Task directions
Take the data below and copy exactly the lines starting at the one with "red notebook: 9 -> 7" and finishing at the one with "yellow pear: 2 -> 7", both included.

Excerpted records
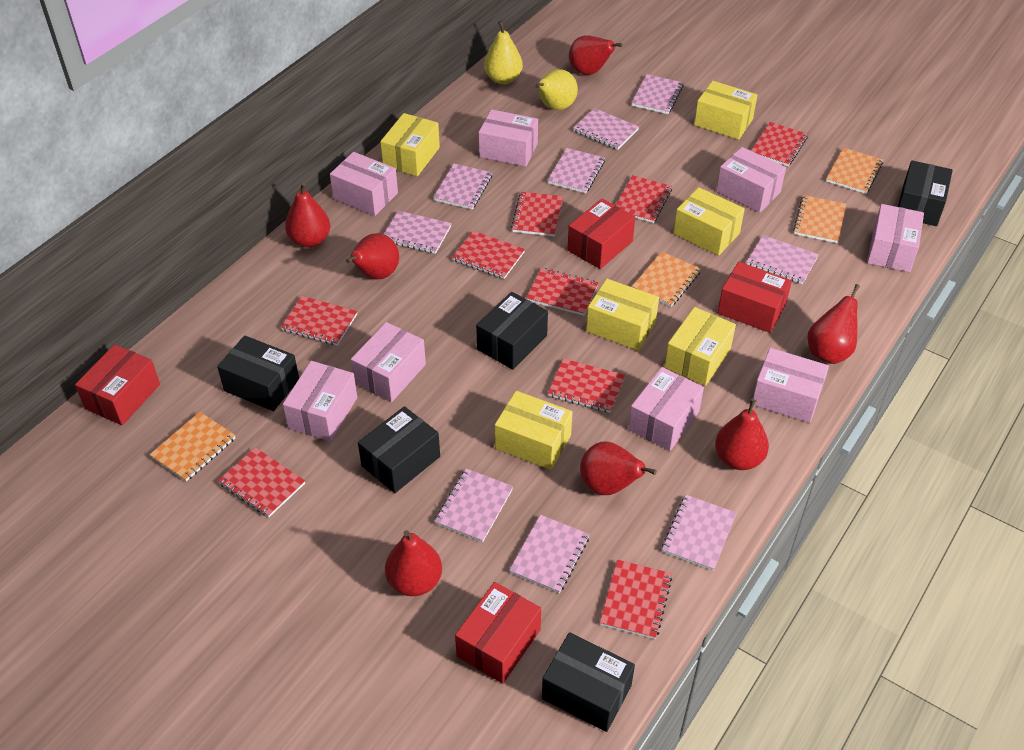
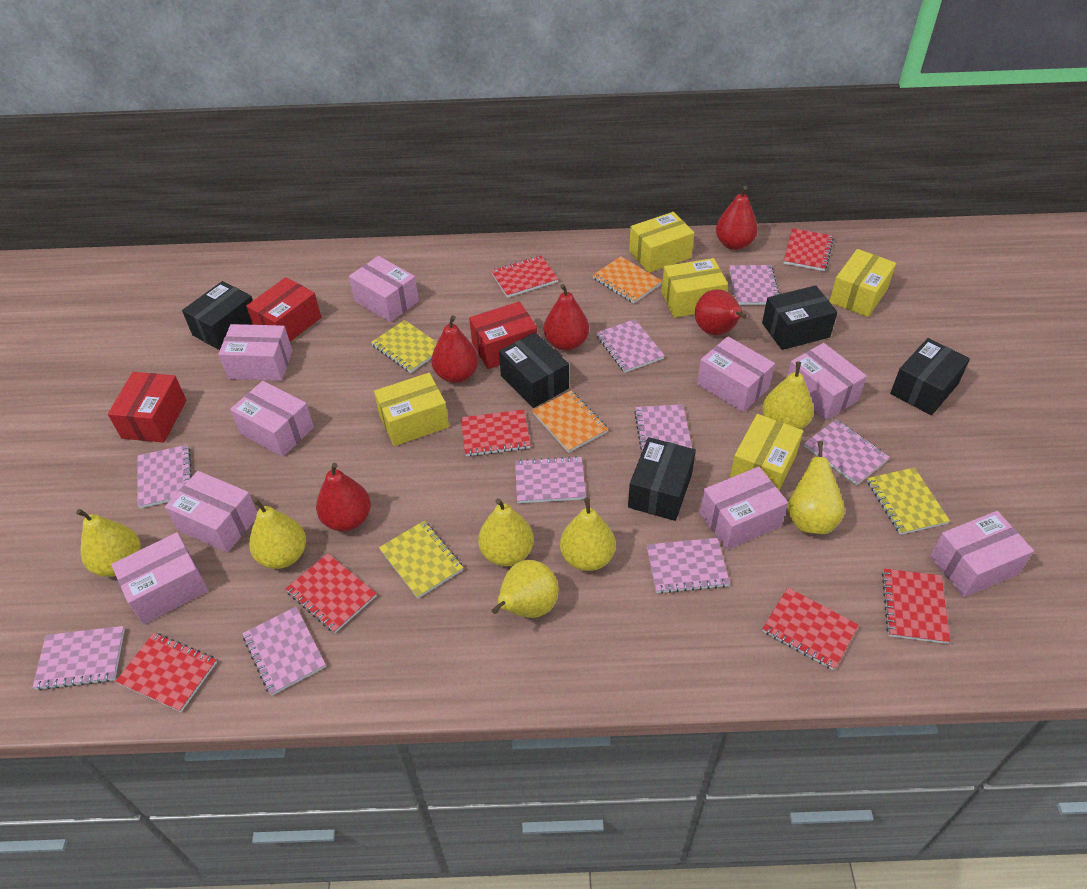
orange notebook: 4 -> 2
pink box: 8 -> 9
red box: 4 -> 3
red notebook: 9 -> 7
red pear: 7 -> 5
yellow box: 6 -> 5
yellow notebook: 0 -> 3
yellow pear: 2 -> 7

==

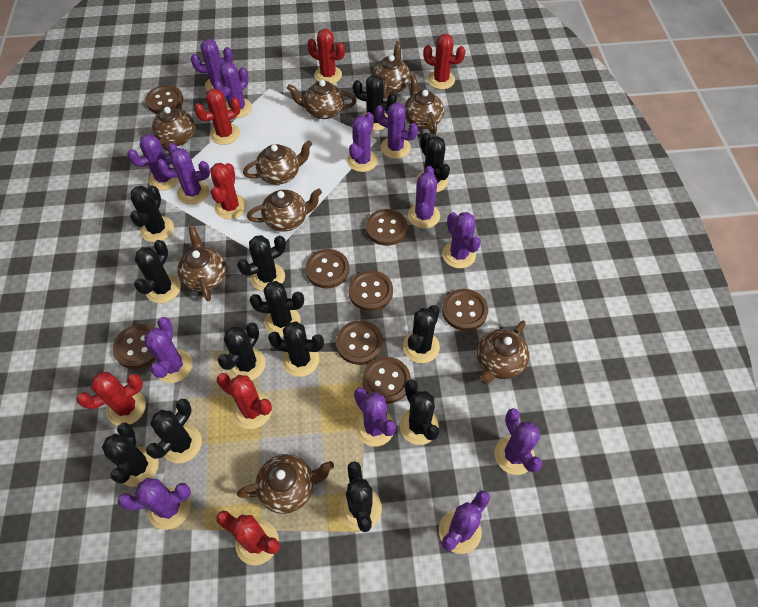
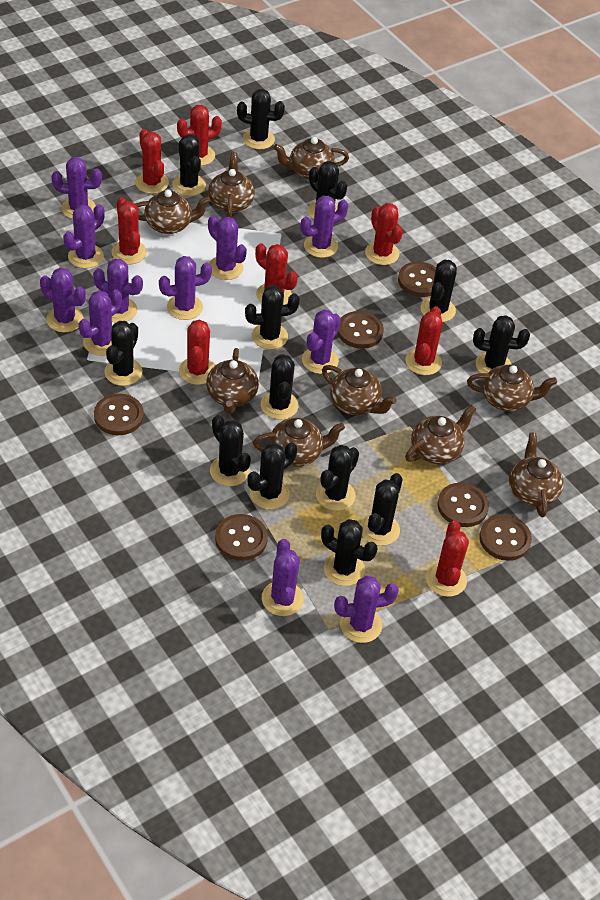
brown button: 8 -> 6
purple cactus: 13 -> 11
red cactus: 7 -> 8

Output for this task
red notebook: 9 -> 7
red pear: 7 -> 5
yellow box: 6 -> 5
yellow notebook: 0 -> 3
yellow pear: 2 -> 7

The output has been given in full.